What needs to be done
Return, exactly and with nothing added, the line with "white boat: 14 -> 12" together with all lines after it through the end of the data below. No pictures belong in the copy.

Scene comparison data
[Start of section]

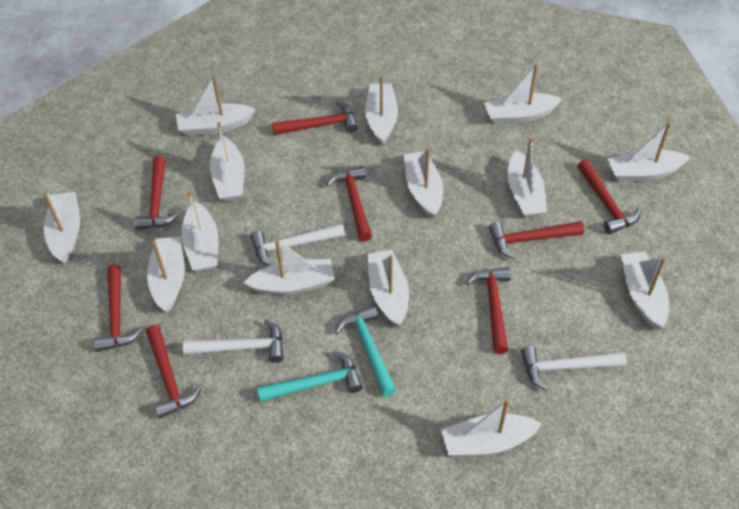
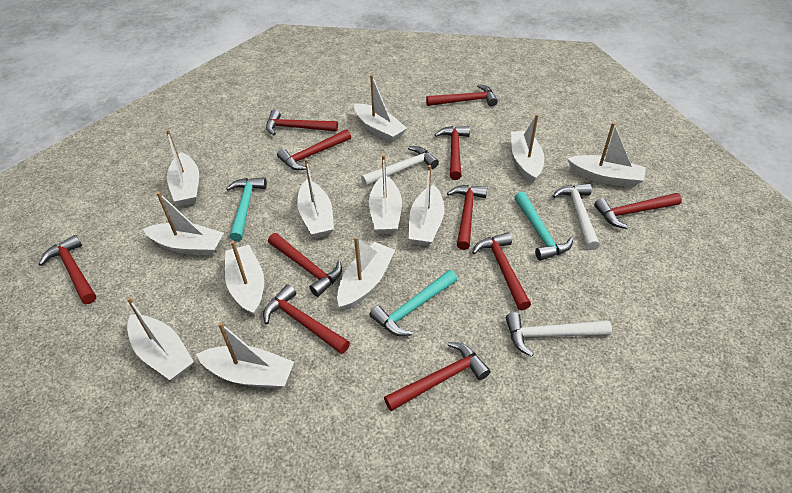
red hammer: 8 -> 11
turquoise hammer: 2 -> 3
white boat: 14 -> 12

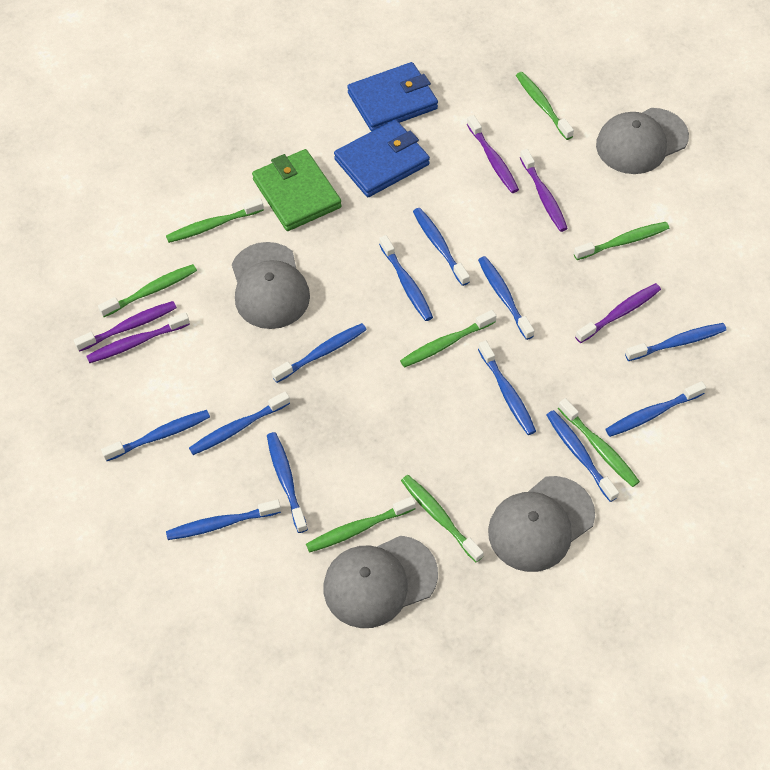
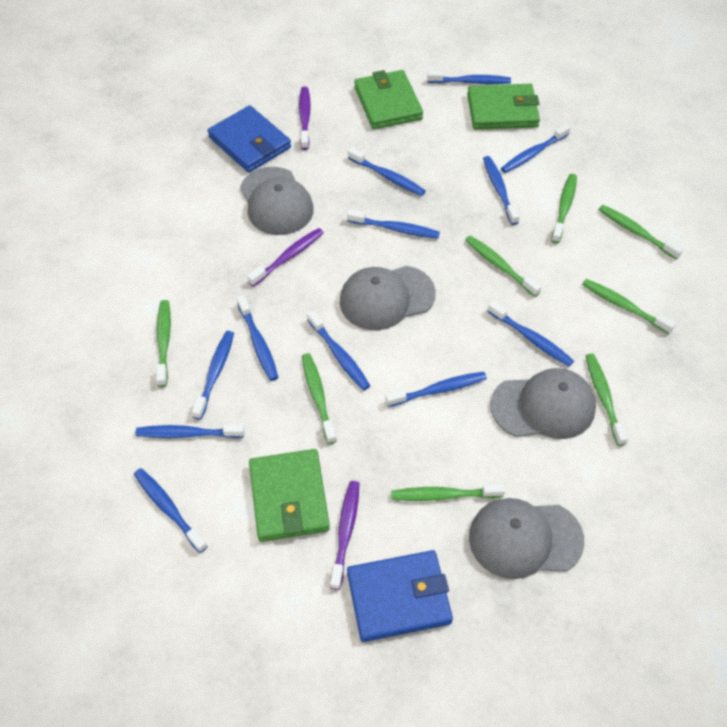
green wallet: 1 -> 3
purple toothbrush: 5 -> 3

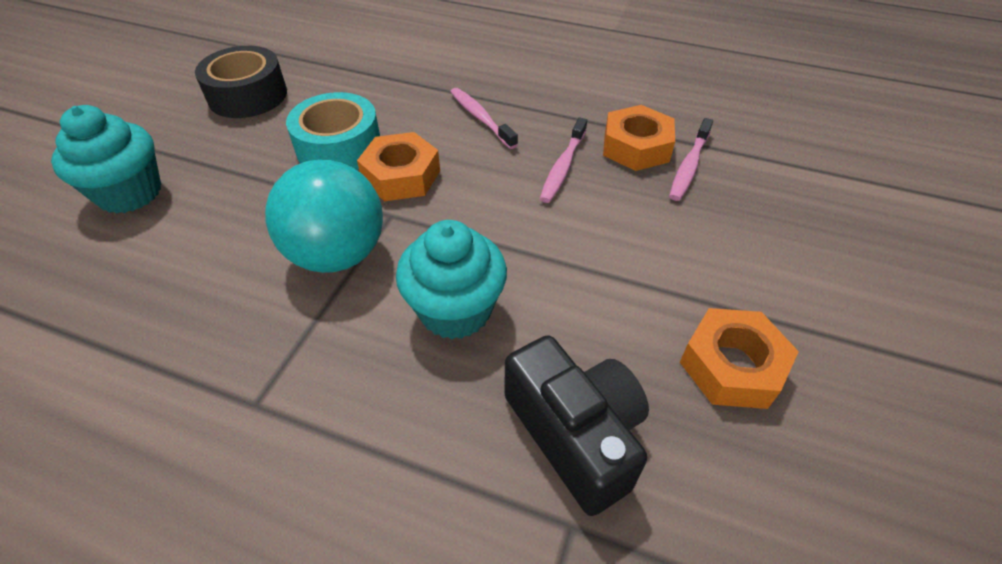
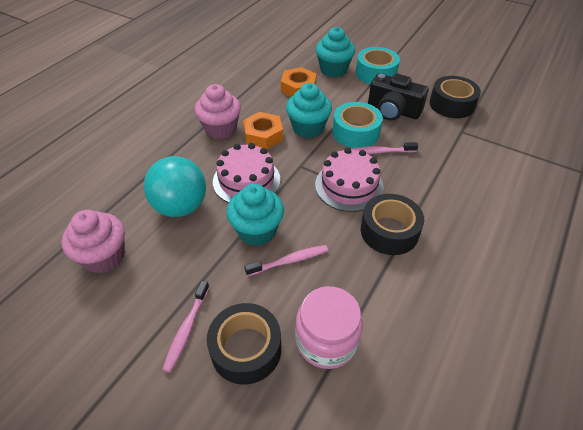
black tape: 1 -> 3
orange nut: 3 -> 2
pink cake: 0 -> 2
pink cupcake: 0 -> 2
pink jar: 0 -> 1
turquoise cupcake: 2 -> 3
turquoise tape: 1 -> 2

[End of section]

Result
white boat: 14 -> 12

green wallet: 1 -> 3
purple toothbrush: 5 -> 3

black tape: 1 -> 3
orange nut: 3 -> 2
pink cake: 0 -> 2
pink cupcake: 0 -> 2
pink jar: 0 -> 1
turquoise cupcake: 2 -> 3
turquoise tape: 1 -> 2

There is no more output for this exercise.